• Exercise brief
Exclude any images and output the remaining records exactly.

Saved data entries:
++++++++++

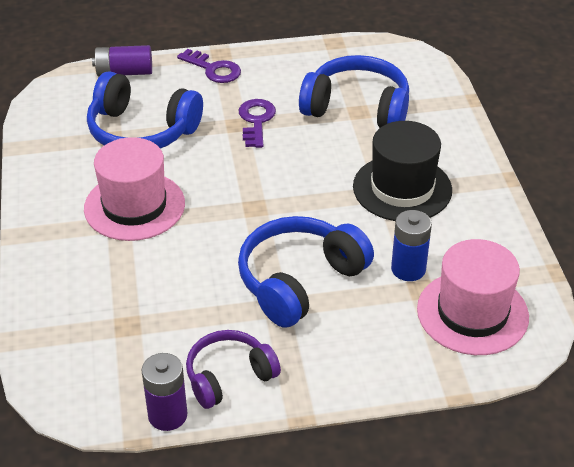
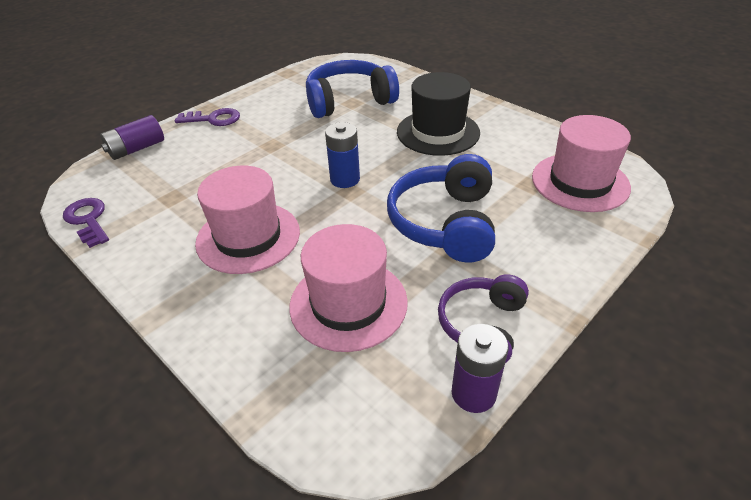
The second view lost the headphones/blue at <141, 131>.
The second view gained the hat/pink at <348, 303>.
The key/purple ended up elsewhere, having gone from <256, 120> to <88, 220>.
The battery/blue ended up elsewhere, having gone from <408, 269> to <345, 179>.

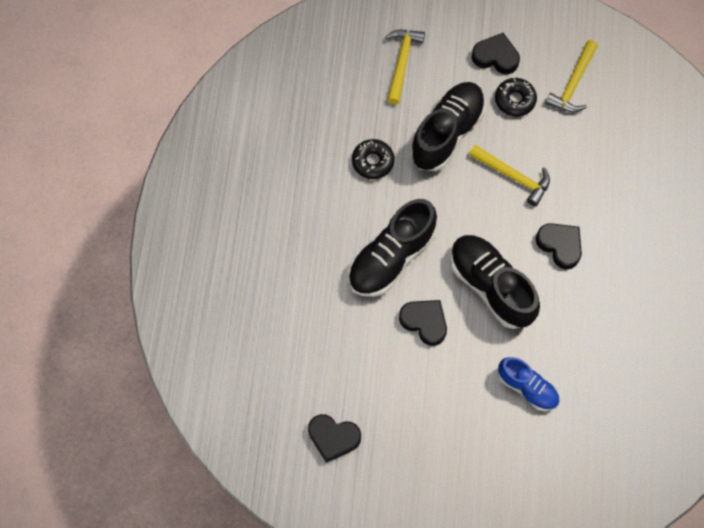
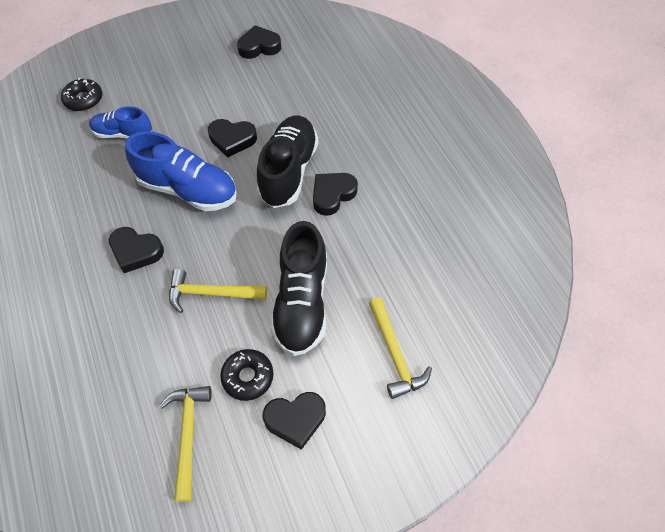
The second view gained the heart/black at <332, 195>.
The donut/black ended up elsewhere, having gone from <372, 162> to <84, 99>.
What was the shoe/black at <490, 286> turned into the shoe/blue at <188, 189>.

++++++++++

• Problem solution
The second view lost the headphones/blue at <141, 131>.
The second view gained the hat/pink at <348, 303>.
The key/purple ended up elsewhere, having gone from <256, 120> to <88, 220>.
The battery/blue ended up elsewhere, having gone from <408, 269> to <345, 179>.

The second view gained the heart/black at <332, 195>.
The donut/black ended up elsewhere, having gone from <372, 162> to <84, 99>.
What was the shoe/black at <490, 286> turned into the shoe/blue at <188, 189>.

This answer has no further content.